(Revision comparison data)
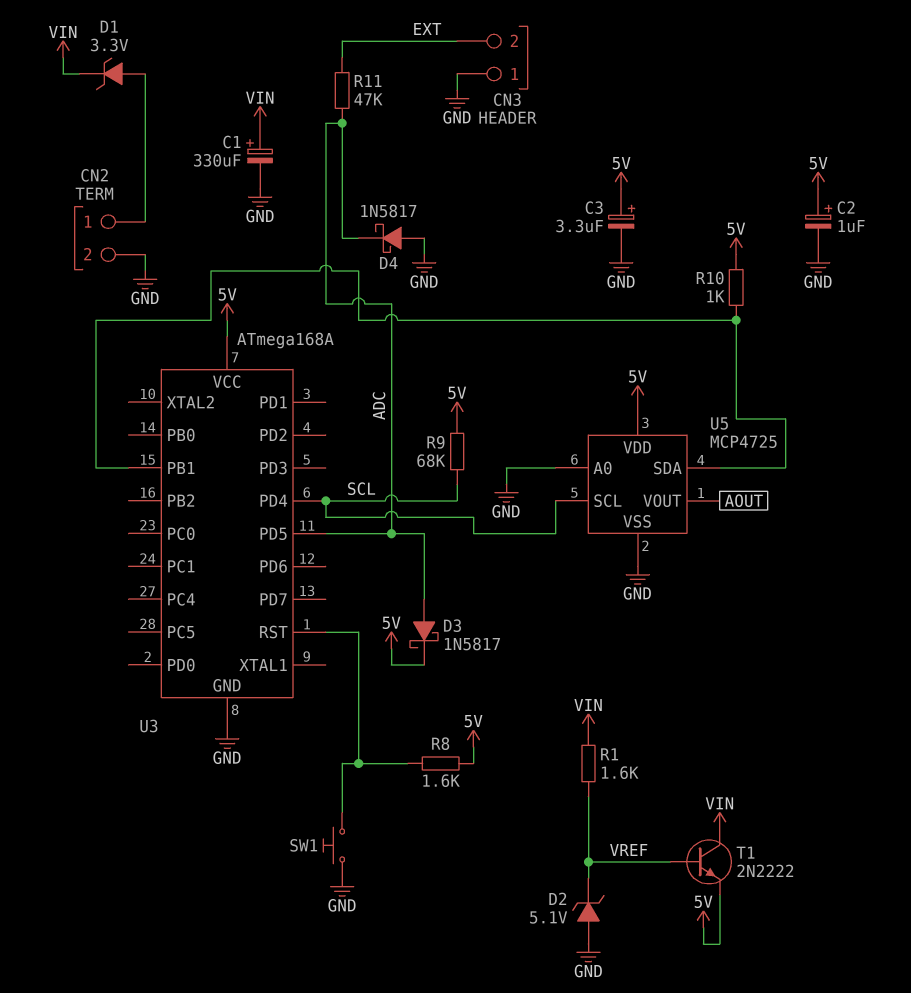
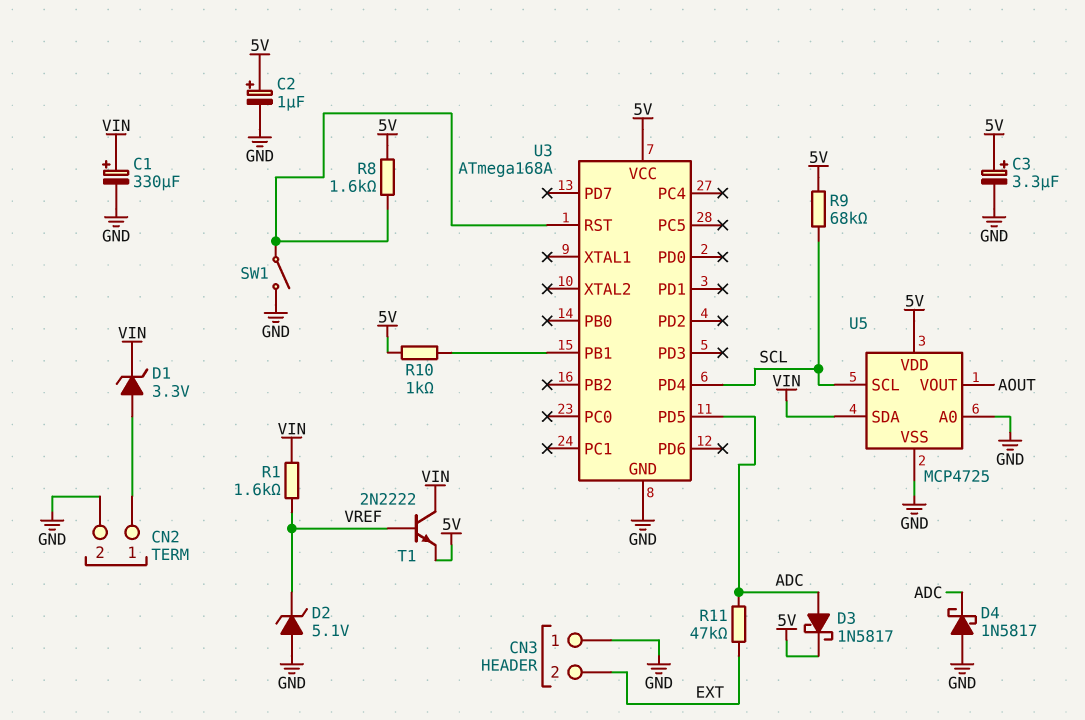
SW1: button (GND, U3/RST) -> switch (GND, U3/RST)
U5 pin SDA: U3/PB1 -> VIN

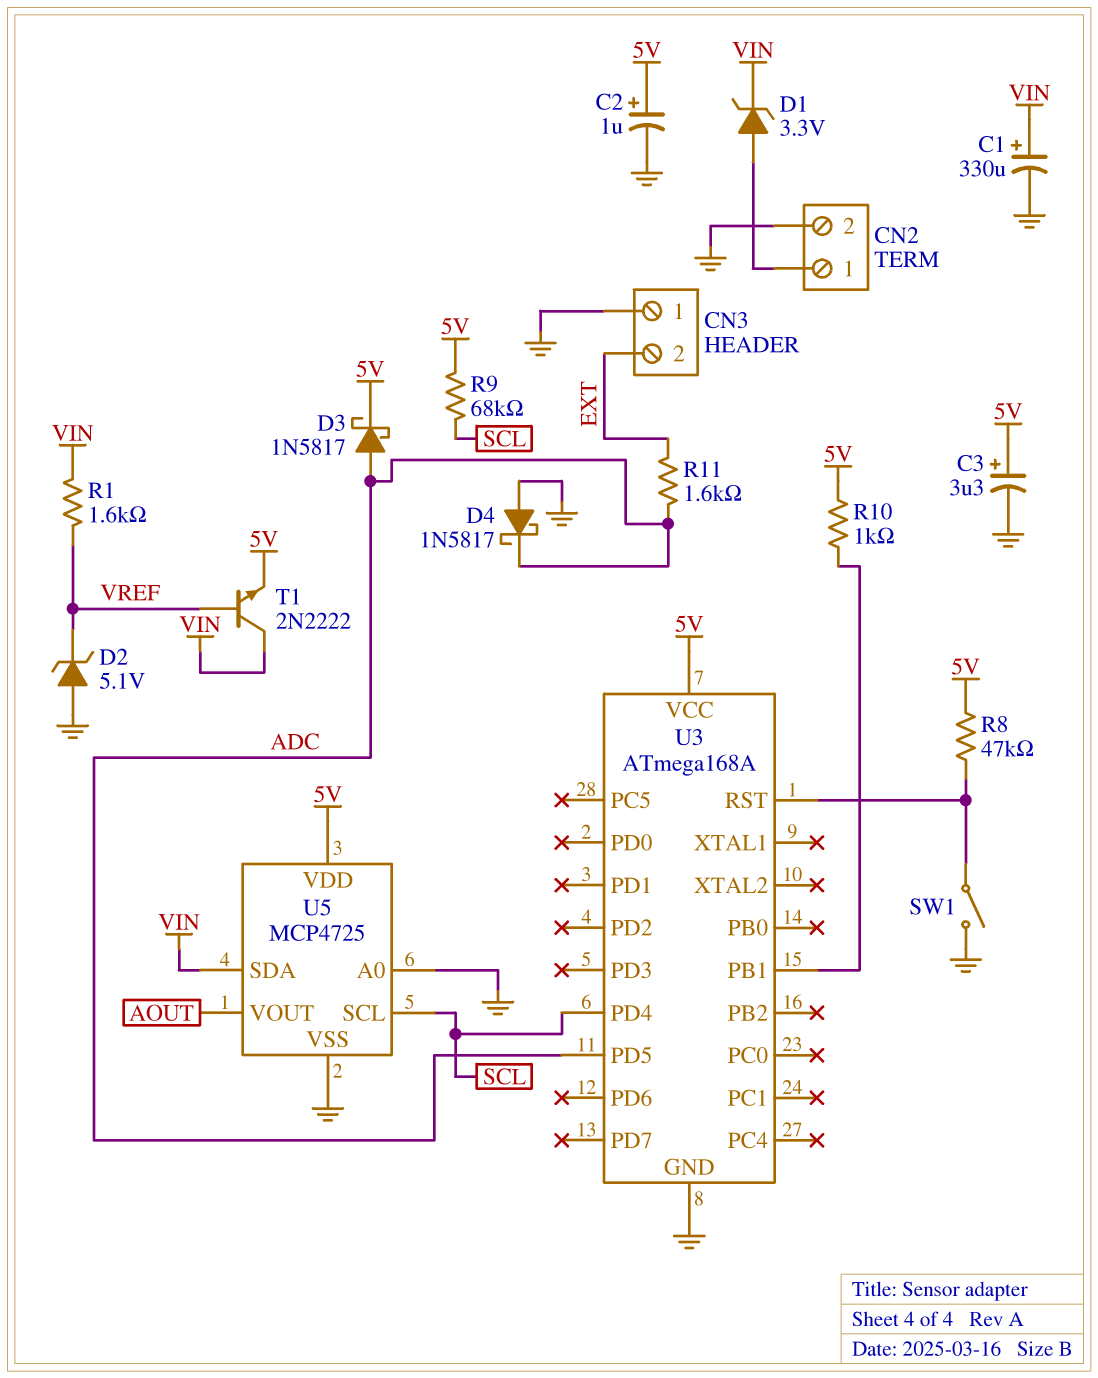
R8: 1.6k (5V, U3/RST) -> 47k (5V, U3/RST)
R11: 47k (ADC, EXT) -> 1.6k (ADC, EXT)

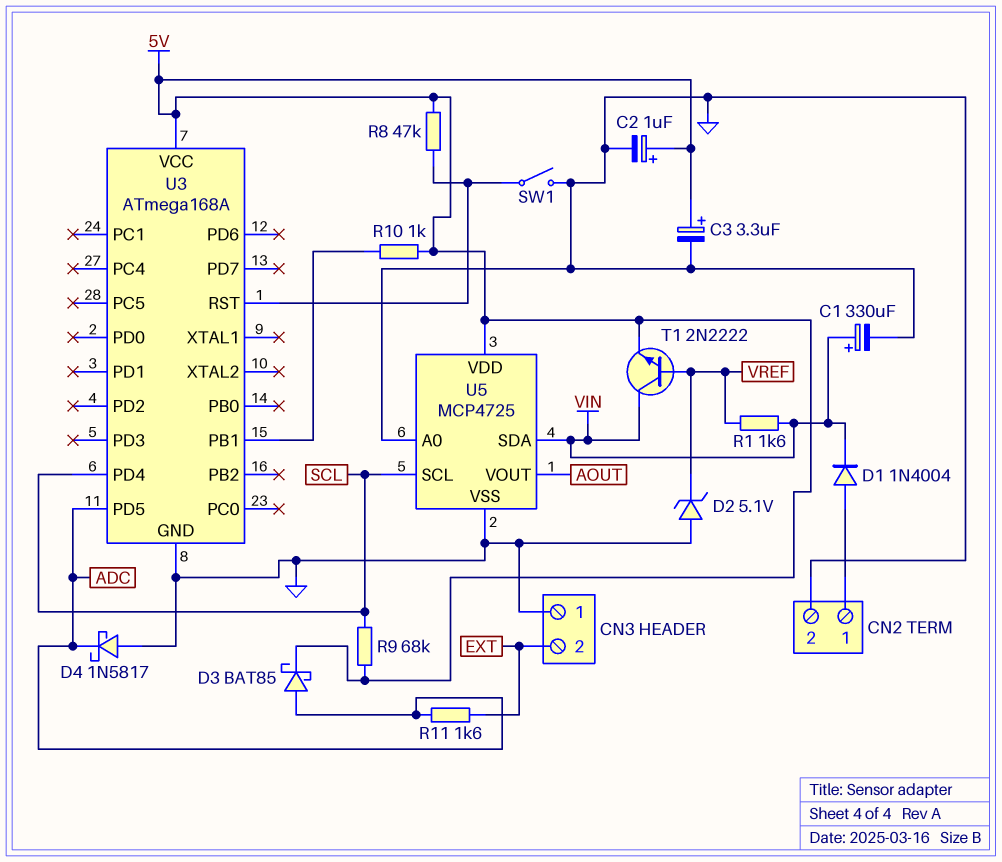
D1: zener 3.3V (A CN2/1, K VIN) -> diode 1N4004 (A CN2/1, K VIN)
D3: schottky 1N5817 (A ADC, K 5V) -> schottky BAT85 (A ADC, K 5V)

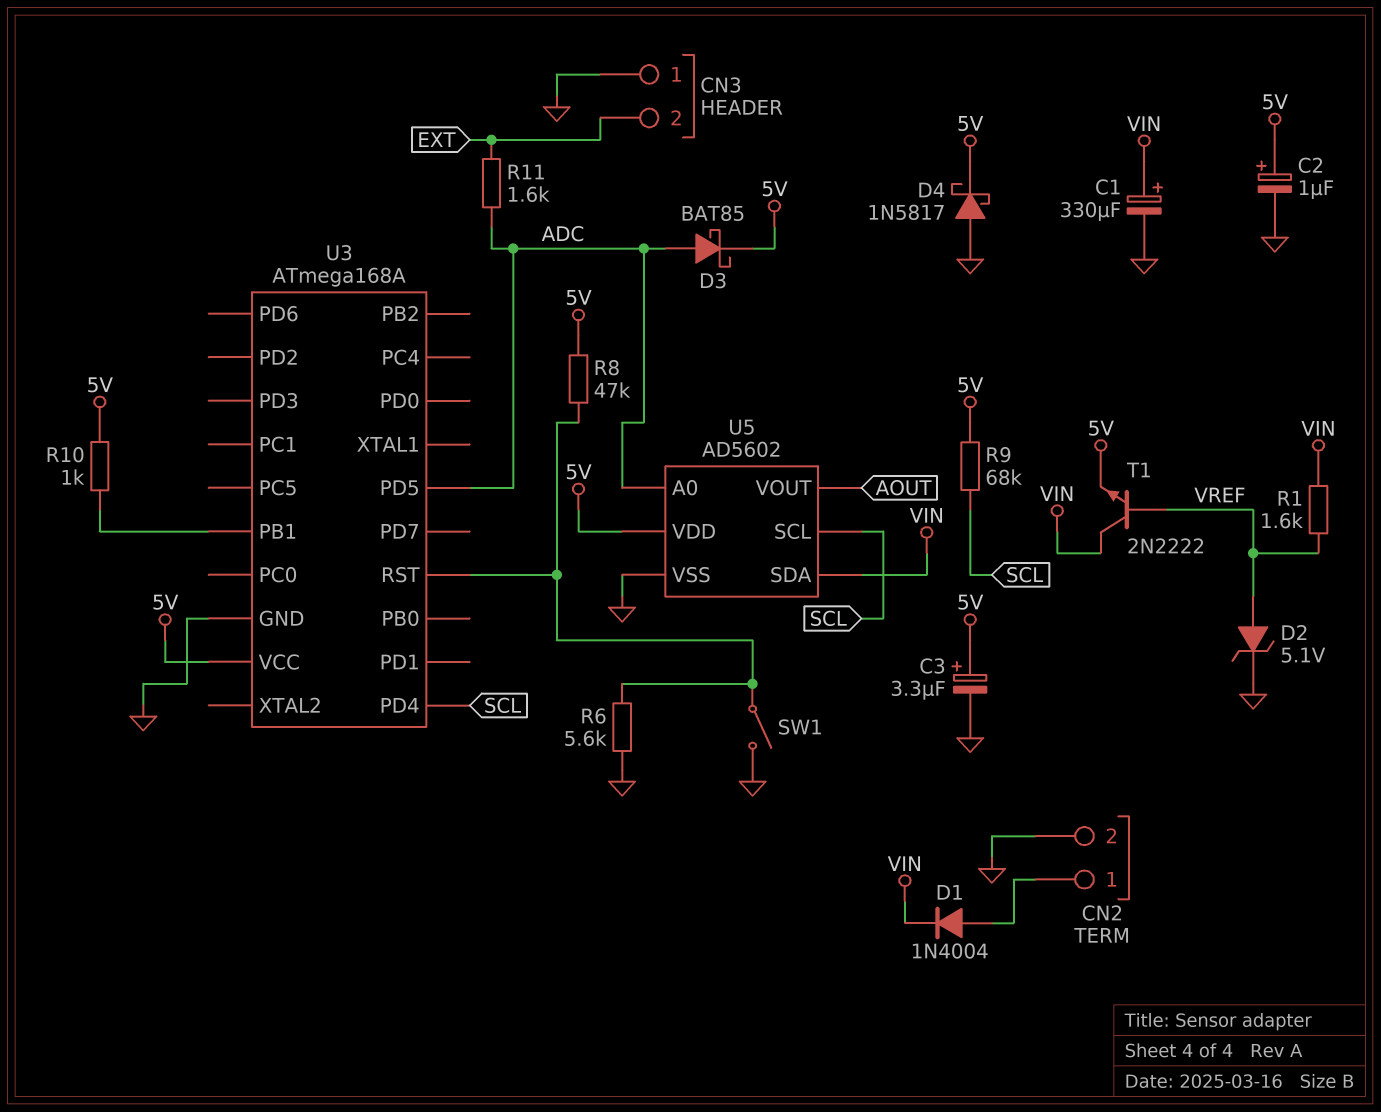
D2: zener 5.1V (A GND, K VREF) -> zener 5.1V (A VREF, K GND)
D4: schottky 1N5817 (A GND, K ADC) -> schottky 1N5817 (A GND, K 5V)
R6: none -> 5.6k (GND, U3/RST)
U5: MCP4725 -> AD5602
U5 pin A0: GND -> ADC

# [Task prompt]
What's needed is every line above, retyped exactly and free of pictures.

# [Answer to the exercise]
SW1: button (GND, U3/RST) -> switch (GND, U3/RST)
U5 pin SDA: U3/PB1 -> VIN

R8: 1.6k (5V, U3/RST) -> 47k (5V, U3/RST)
R11: 47k (ADC, EXT) -> 1.6k (ADC, EXT)

D1: zener 3.3V (A CN2/1, K VIN) -> diode 1N4004 (A CN2/1, K VIN)
D3: schottky 1N5817 (A ADC, K 5V) -> schottky BAT85 (A ADC, K 5V)

D2: zener 5.1V (A GND, K VREF) -> zener 5.1V (A VREF, K GND)
D4: schottky 1N5817 (A GND, K ADC) -> schottky 1N5817 (A GND, K 5V)
R6: none -> 5.6k (GND, U3/RST)
U5: MCP4725 -> AD5602
U5 pin A0: GND -> ADC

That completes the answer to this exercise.